- [YOUR ASSIGNMENT]:
In the material below, print every line exactly and omit the pictures.

- [RAW DATA]:
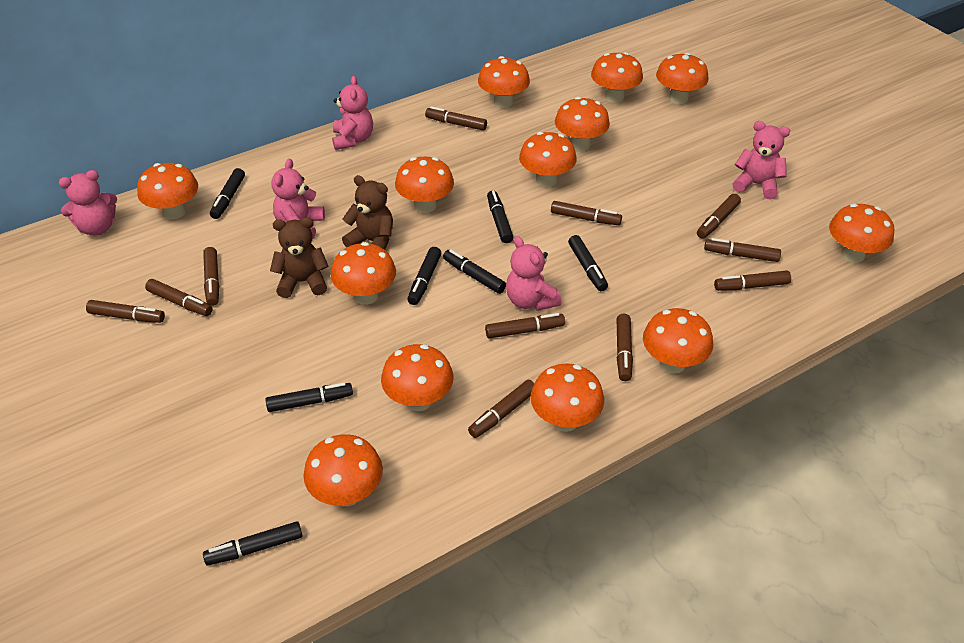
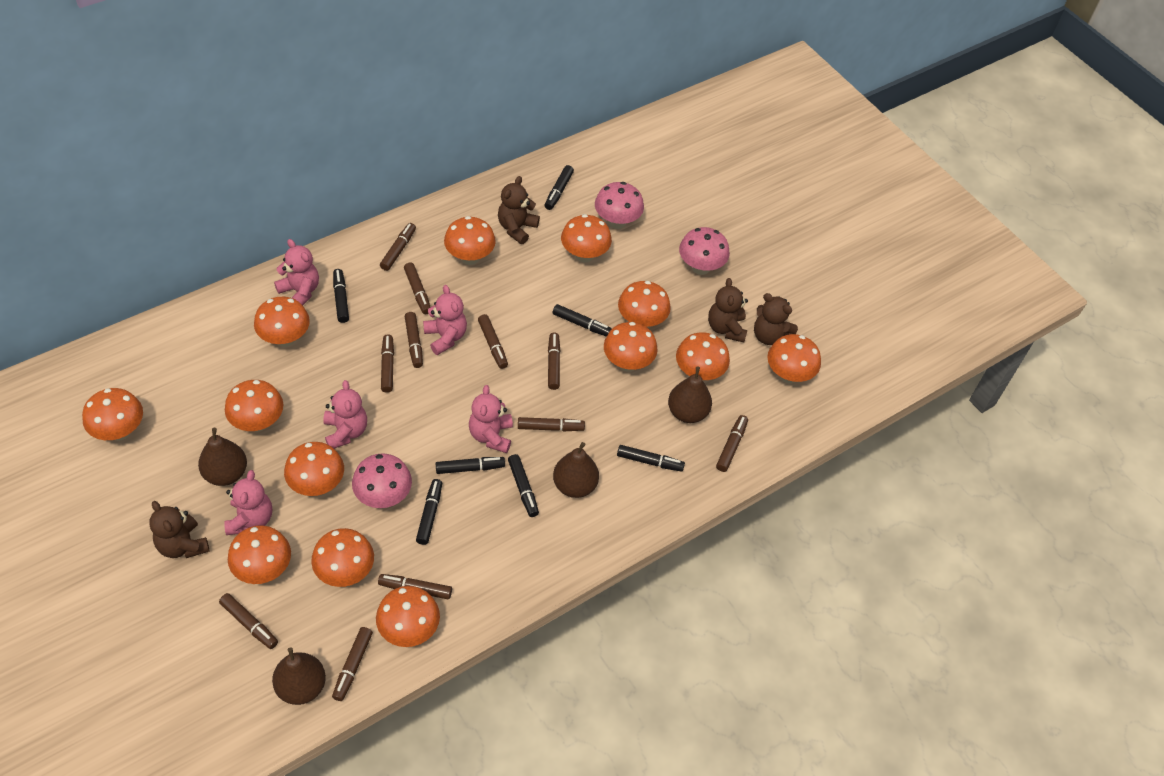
brown pear: 0 -> 4
brown teddy bear: 2 -> 4
pink mushroom: 0 -> 3

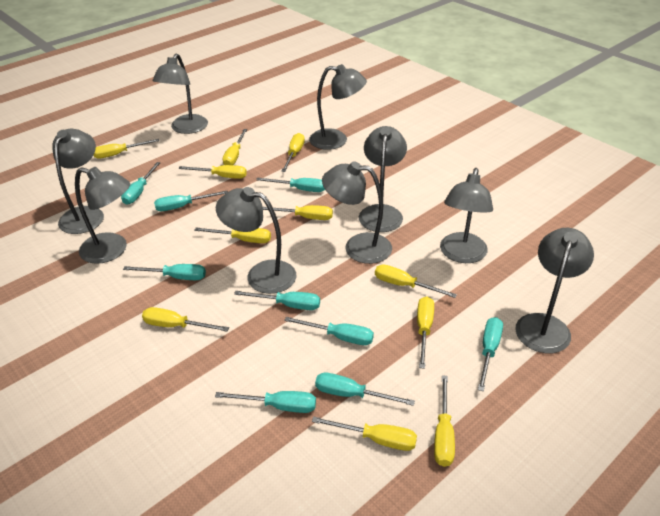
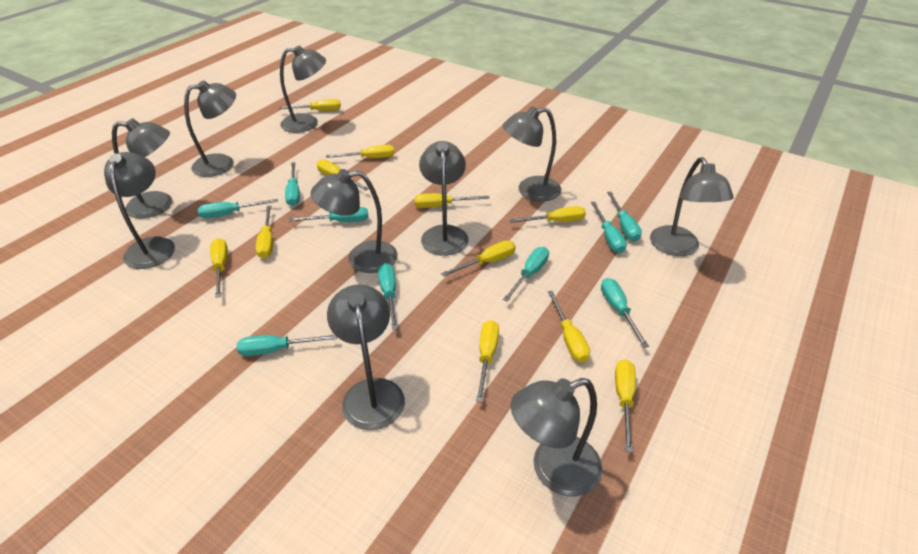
grey lamp: 9 -> 10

- [COMPLETED EXERCISE]:
brown pear: 0 -> 4
brown teddy bear: 2 -> 4
pink mushroom: 0 -> 3

grey lamp: 9 -> 10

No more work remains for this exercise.